DATA SHOWN Start Marker
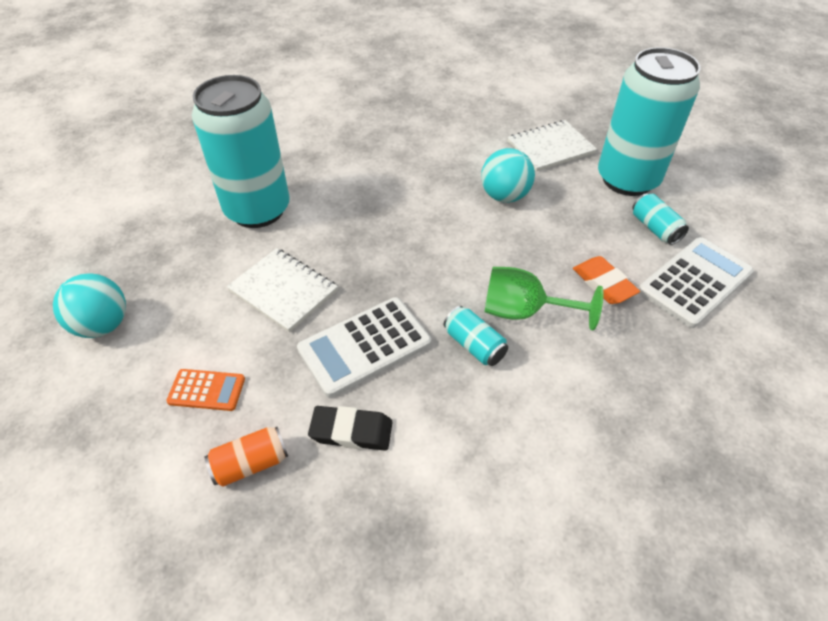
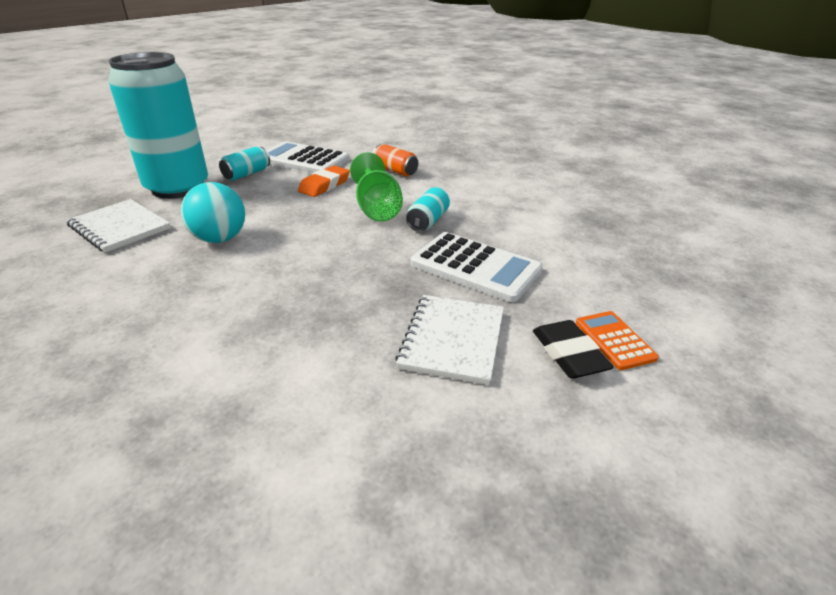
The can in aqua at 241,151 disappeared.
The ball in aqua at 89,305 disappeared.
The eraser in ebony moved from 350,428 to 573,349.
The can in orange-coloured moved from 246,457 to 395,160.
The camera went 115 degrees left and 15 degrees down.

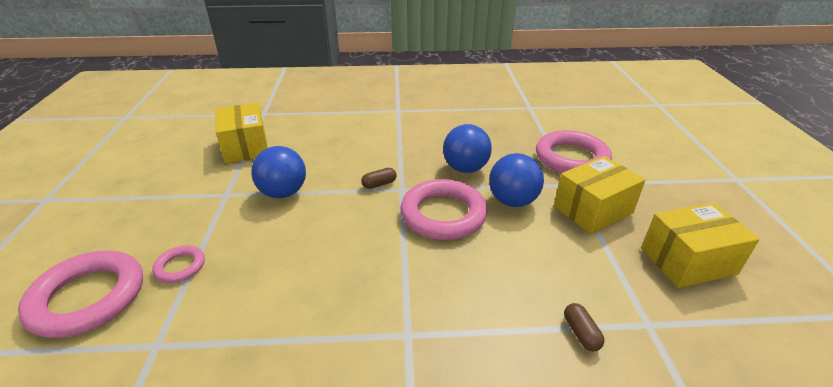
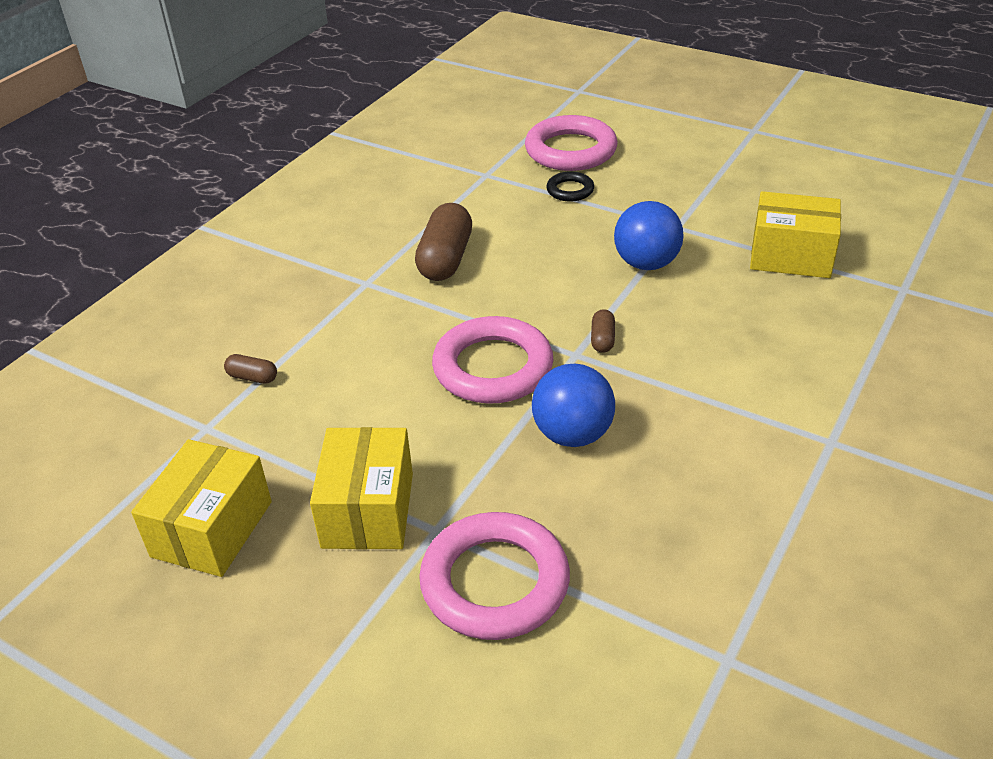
The ball in royal blue at 516,180 disappeared.
The ring in rose-pink at 178,264 became the ring in ebony at 570,186.
The capsule in brown at 443,242 appeared.
The camera went 125 degrees right and 5 degrees up.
DATA SHOWN End Marker
Pictures stay out of the copy; please restate every record above exactly.

### RESPONSE TO THIS TASK:
The can in aqua at 241,151 disappeared.
The ball in aqua at 89,305 disappeared.
The eraser in ebony moved from 350,428 to 573,349.
The can in orange-coloured moved from 246,457 to 395,160.
The camera went 115 degrees left and 15 degrees down.

The ball in royal blue at 516,180 disappeared.
The ring in rose-pink at 178,264 became the ring in ebony at 570,186.
The capsule in brown at 443,242 appeared.
The camera went 125 degrees right and 5 degrees up.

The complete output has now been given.